*ACTIVITY*
The answer must consist solely of the lines from the one containing "(136, 245) = (122, 159): turquoise" through the last line of the records below, repeated exactly, with all pictures omitted.

*DATA FOR THE TASK*
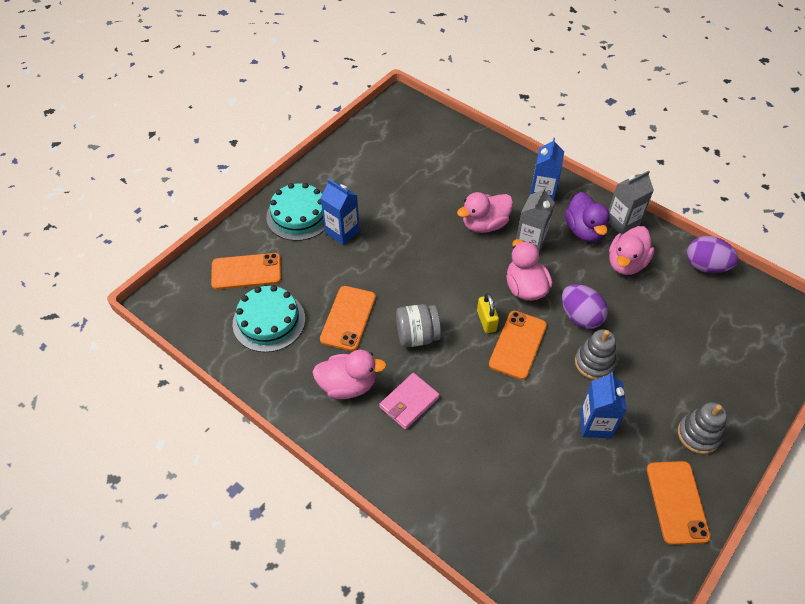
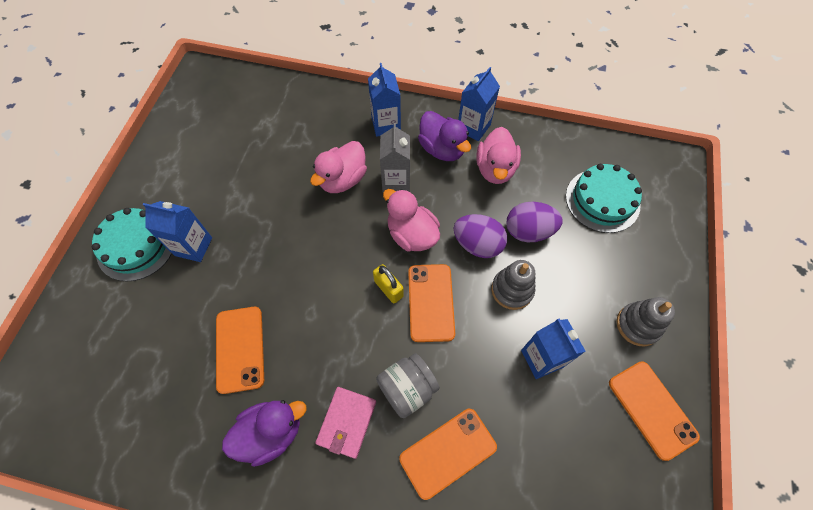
camera: 25 degrees left, 10 degrees up
(246, 271) = (98, 341): orange phone -> orange phone (448, 453)
(269, 321) = (148, 392): turquoise cake -> turquoise cake (602, 200)
(348, 385) = (271, 433): pink duck -> purple duck
(417, 336) = (324, 337): grey jar -> grey jar (407, 389)
(622, 222) = (473, 127): grey carton -> blue carton
(705, 266) = (566, 144): purple egg -> purple egg (528, 231)

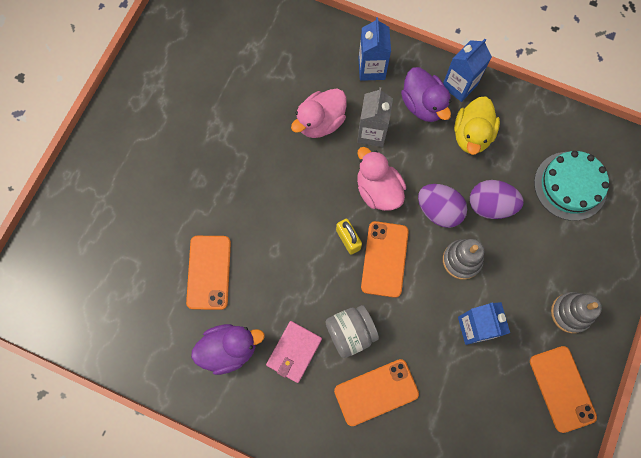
camera: 10 degrees right, 10 degrees up
(136, 245) = (122, 159): turquoise cake -> none
(193, 246) = (174, 168): blue carton -> none
(495, 169) = (472, 135): pink duck -> yellow duck

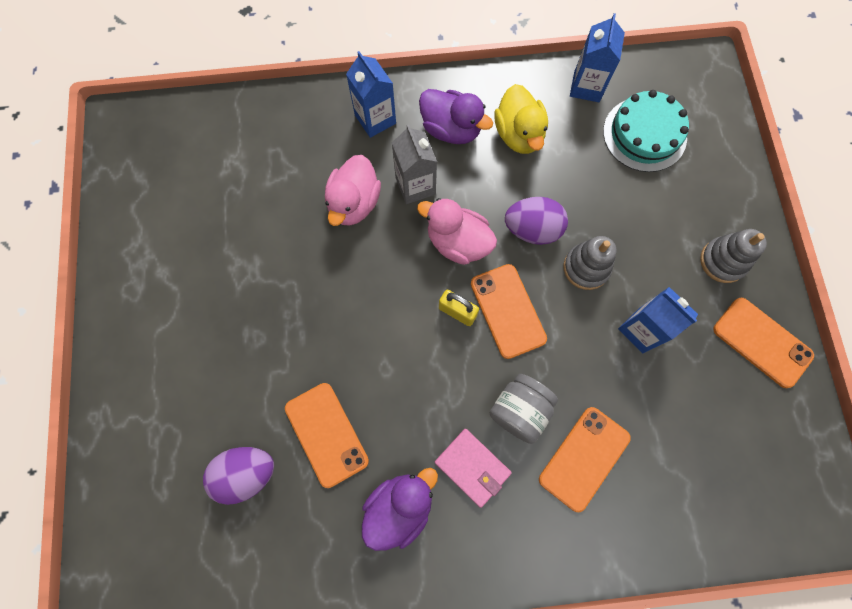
camera: 30 degrees left, 0 degrees up
(294, 352) = (472, 467): pink wallet -> pink wallet turned 45 degrees counterclockwise
(459, 85) = (476, 91): blue carton -> blue carton (586, 87)
(490, 205) = (580, 196): purple egg -> purple egg (246, 473)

*EXERCISE RESPONSE*
(136, 245) = (122, 159): turquoise cake -> none
(193, 246) = (174, 168): blue carton -> none
(495, 169) = (472, 135): pink duck -> yellow duck

camera: 30 degrees left, 0 degrees up
(294, 352) = (472, 467): pink wallet -> pink wallet turned 45 degrees counterclockwise
(459, 85) = (476, 91): blue carton -> blue carton (586, 87)
(490, 205) = (580, 196): purple egg -> purple egg (246, 473)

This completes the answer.